• Problem requirements: Scan the material below for the string "diode", and copy every line where it shows up.

• Input for this task:
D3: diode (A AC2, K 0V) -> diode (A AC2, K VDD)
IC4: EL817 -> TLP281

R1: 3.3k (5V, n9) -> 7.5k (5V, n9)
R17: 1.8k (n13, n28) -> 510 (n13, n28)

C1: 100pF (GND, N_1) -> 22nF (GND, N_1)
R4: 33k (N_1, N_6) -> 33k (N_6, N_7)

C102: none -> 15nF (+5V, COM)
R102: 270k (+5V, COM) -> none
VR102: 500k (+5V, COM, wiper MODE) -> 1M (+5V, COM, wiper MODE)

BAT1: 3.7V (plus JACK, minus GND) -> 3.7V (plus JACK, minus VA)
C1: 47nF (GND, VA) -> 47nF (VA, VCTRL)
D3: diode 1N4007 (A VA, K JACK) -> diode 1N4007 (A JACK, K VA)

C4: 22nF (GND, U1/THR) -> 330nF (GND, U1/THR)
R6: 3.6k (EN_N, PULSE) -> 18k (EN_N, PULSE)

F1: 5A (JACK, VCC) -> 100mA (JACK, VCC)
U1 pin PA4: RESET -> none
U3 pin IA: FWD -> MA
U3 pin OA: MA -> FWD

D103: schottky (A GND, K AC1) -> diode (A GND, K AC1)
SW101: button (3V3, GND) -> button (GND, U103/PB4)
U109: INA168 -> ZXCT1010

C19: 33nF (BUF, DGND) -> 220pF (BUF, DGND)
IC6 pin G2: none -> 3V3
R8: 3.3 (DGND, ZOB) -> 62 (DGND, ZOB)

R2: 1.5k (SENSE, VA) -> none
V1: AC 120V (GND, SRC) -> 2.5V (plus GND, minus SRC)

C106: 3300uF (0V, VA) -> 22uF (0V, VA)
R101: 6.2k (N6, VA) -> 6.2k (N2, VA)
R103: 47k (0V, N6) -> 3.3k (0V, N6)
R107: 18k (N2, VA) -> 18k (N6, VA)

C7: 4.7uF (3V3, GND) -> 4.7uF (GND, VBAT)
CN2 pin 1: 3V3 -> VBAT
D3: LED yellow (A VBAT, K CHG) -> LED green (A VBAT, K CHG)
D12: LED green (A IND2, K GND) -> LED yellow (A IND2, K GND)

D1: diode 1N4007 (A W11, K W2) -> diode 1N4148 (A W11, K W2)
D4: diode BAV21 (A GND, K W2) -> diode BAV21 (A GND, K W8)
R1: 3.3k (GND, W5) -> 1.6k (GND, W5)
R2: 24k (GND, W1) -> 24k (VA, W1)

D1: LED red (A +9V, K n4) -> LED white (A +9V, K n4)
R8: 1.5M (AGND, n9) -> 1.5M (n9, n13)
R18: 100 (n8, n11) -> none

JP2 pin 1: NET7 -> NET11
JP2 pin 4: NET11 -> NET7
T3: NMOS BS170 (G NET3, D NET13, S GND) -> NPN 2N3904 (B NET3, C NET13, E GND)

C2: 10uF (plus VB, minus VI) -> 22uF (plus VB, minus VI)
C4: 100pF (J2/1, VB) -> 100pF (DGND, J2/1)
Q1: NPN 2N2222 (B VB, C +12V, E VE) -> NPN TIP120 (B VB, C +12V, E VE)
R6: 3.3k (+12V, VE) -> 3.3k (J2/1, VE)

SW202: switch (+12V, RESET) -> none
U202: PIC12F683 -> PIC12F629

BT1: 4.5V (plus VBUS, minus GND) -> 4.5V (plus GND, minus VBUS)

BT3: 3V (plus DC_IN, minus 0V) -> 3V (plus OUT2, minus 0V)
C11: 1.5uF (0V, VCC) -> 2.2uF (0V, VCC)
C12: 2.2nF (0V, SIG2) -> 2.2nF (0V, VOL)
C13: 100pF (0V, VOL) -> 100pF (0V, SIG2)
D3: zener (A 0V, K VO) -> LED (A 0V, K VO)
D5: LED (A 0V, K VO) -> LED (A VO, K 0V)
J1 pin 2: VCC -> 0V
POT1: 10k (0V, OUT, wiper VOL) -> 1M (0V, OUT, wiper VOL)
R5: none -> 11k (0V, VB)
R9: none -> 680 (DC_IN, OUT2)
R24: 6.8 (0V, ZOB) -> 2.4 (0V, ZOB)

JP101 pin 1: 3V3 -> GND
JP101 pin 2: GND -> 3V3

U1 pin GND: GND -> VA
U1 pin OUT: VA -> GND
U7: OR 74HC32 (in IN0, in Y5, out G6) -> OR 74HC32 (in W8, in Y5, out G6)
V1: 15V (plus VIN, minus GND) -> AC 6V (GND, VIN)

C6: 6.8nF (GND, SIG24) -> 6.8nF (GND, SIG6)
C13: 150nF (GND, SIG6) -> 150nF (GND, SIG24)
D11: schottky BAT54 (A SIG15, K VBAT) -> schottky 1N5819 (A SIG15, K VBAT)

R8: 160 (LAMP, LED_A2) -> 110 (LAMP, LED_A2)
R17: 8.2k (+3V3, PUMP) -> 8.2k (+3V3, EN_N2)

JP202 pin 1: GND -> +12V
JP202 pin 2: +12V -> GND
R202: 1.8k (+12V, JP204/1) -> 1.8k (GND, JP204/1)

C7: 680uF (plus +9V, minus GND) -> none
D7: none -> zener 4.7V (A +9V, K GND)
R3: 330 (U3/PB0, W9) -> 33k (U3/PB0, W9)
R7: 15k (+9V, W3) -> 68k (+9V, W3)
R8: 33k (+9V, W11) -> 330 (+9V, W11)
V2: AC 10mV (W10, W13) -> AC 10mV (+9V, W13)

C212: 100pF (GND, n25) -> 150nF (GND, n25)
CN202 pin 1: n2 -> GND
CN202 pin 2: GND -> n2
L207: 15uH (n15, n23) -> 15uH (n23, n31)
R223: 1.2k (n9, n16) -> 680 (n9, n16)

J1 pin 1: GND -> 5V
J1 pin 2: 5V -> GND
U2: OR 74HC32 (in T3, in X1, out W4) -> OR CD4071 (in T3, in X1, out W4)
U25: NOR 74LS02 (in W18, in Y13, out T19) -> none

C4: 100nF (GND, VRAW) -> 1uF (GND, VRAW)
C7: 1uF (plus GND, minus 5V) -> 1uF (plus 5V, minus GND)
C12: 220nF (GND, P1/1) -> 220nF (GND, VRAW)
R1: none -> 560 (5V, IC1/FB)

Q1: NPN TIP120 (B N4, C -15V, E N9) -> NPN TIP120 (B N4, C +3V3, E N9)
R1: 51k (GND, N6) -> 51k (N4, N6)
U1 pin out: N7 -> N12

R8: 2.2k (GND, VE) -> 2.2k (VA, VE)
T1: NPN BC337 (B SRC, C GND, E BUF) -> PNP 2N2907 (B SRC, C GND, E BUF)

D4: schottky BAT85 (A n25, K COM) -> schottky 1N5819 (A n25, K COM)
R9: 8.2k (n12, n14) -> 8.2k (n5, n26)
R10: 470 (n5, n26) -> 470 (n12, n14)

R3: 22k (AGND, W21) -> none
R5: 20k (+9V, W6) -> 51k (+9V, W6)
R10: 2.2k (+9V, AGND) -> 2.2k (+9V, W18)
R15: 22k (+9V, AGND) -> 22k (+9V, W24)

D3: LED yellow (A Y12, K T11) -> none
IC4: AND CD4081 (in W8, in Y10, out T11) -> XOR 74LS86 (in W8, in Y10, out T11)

• Reply:
D3: diode (A AC2, K 0V) -> diode (A AC2, K VDD)
D3: diode 1N4007 (A VA, K JACK) -> diode 1N4007 (A JACK, K VA)
D103: schottky (A GND, K AC1) -> diode (A GND, K AC1)
D1: diode 1N4007 (A W11, K W2) -> diode 1N4148 (A W11, K W2)
D4: diode BAV21 (A GND, K W2) -> diode BAV21 (A GND, K W8)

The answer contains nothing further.